▸ **Instruction**
A faithful copy of each entry below is expected, with the images removed.

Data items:

• • •

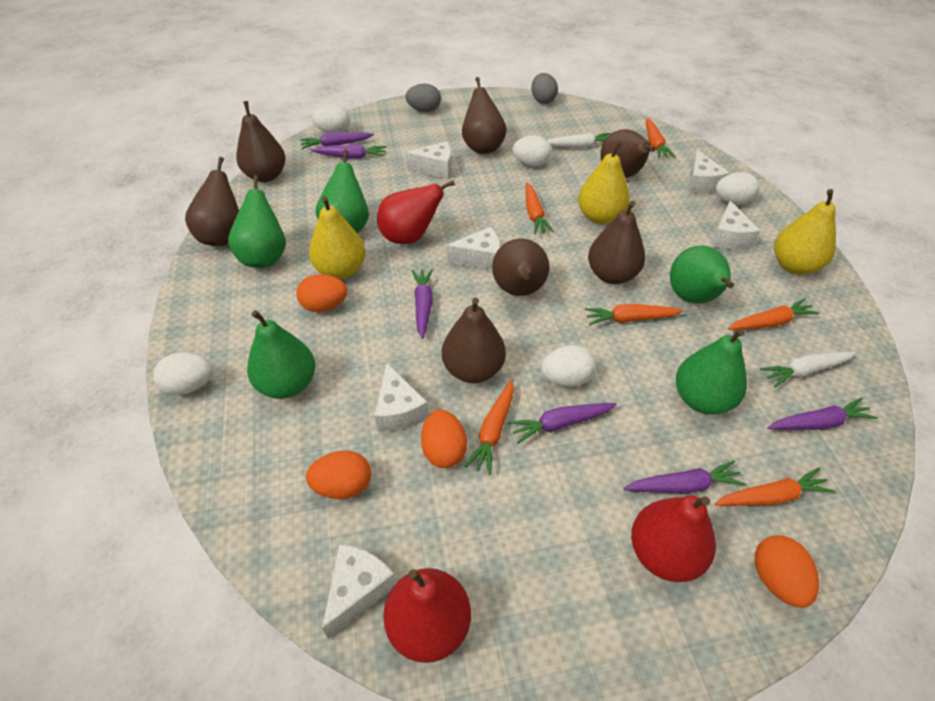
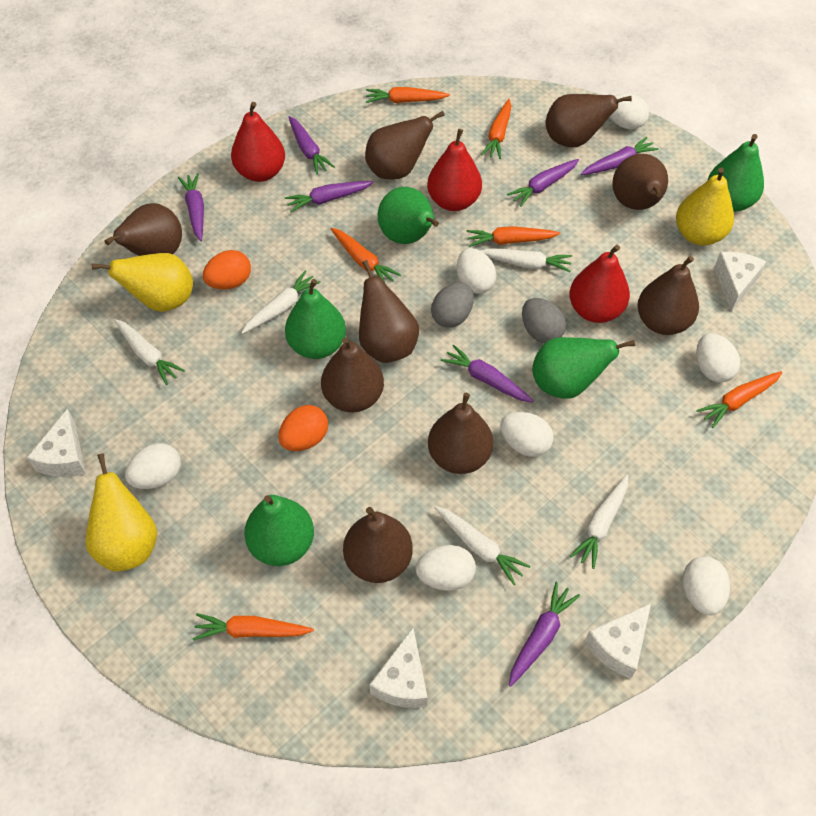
brown pear: 7 -> 9
orange egg: 4 -> 2
purple carrot: 6 -> 7
white carrot: 2 -> 5
white cheese: 6 -> 4
white egg: 5 -> 7

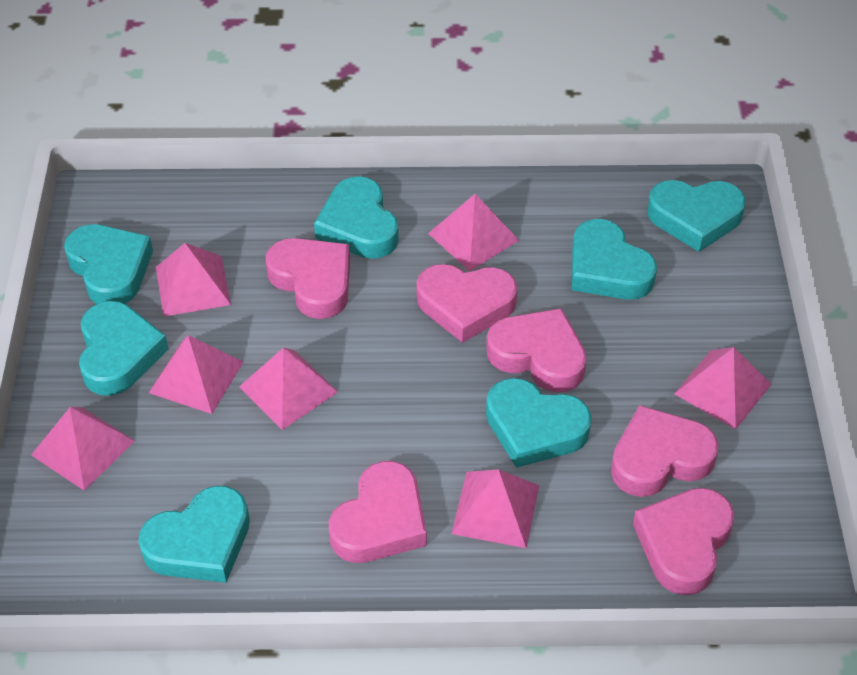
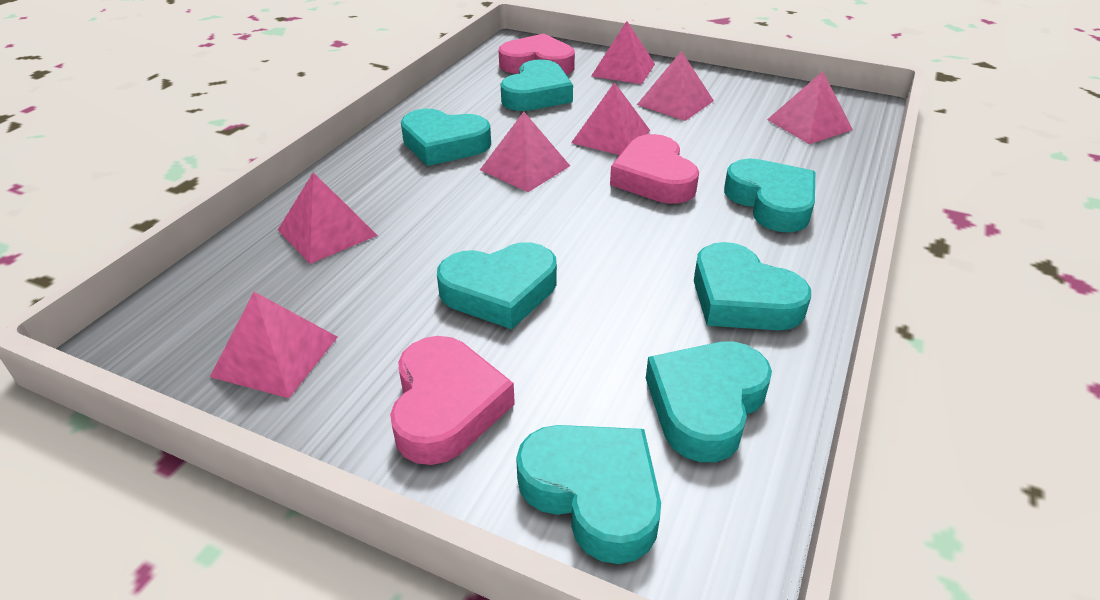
pink heart: 6 -> 3

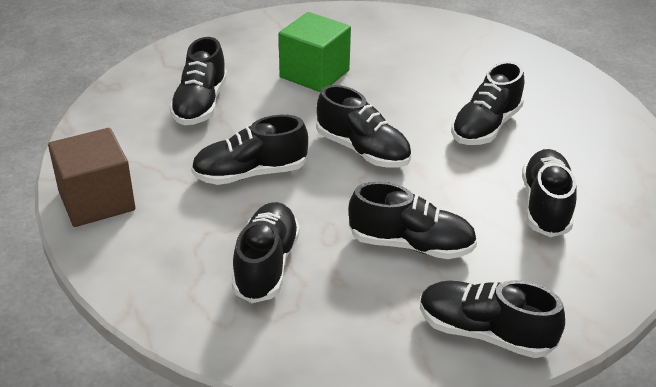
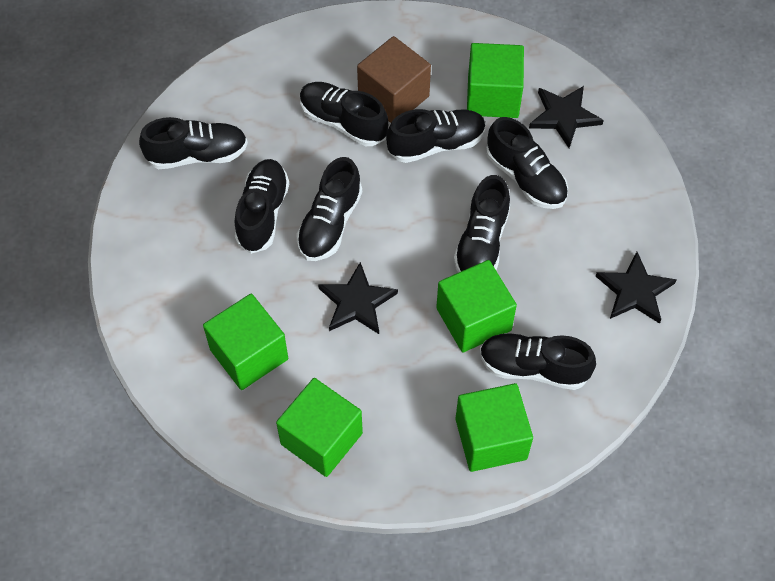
black star: 0 -> 3
green cube: 1 -> 5

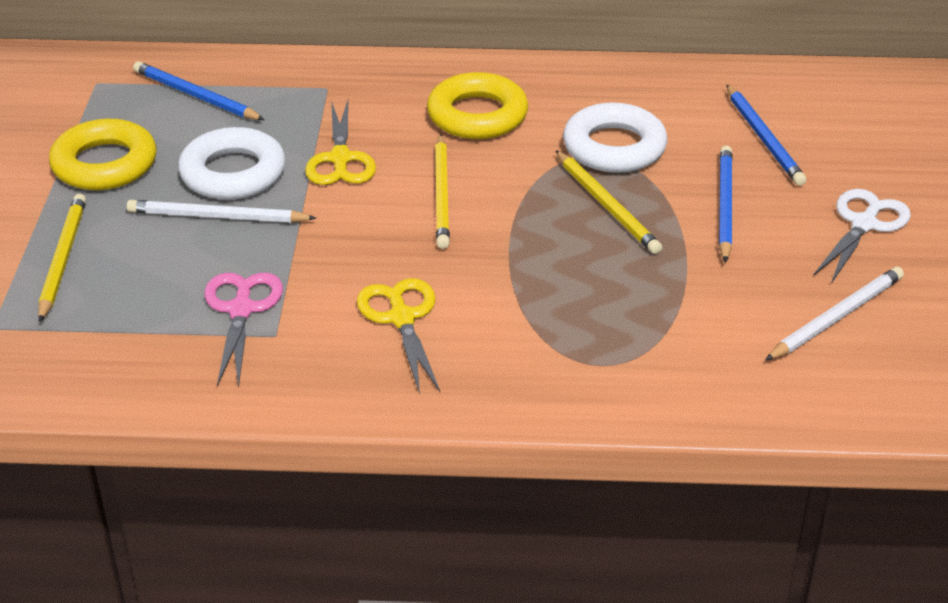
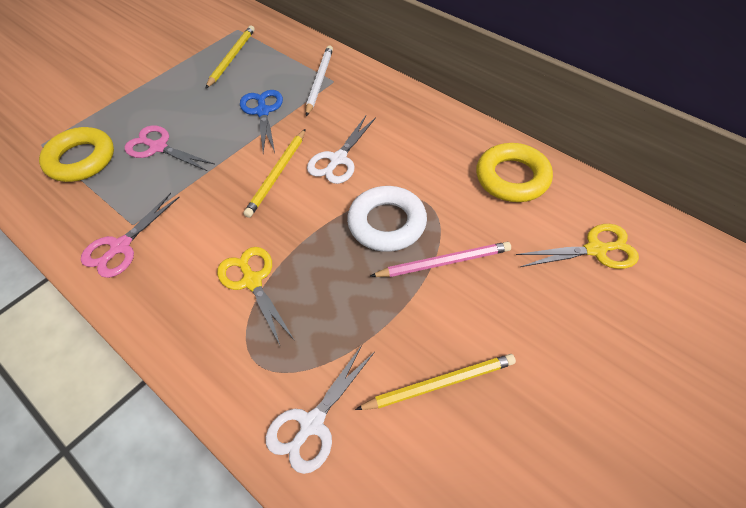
blue pencil: 3 -> 0
blue scissors: 0 -> 1
pink pencil: 0 -> 1
pink scissors: 1 -> 2
white pencil: 2 -> 1
white ring: 2 -> 1
white scissors: 1 -> 2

• • •

▸ **Worked solution**
brown pear: 7 -> 9
orange egg: 4 -> 2
purple carrot: 6 -> 7
white carrot: 2 -> 5
white cheese: 6 -> 4
white egg: 5 -> 7

pink heart: 6 -> 3

black star: 0 -> 3
green cube: 1 -> 5

blue pencil: 3 -> 0
blue scissors: 0 -> 1
pink pencil: 0 -> 1
pink scissors: 1 -> 2
white pencil: 2 -> 1
white ring: 2 -> 1
white scissors: 1 -> 2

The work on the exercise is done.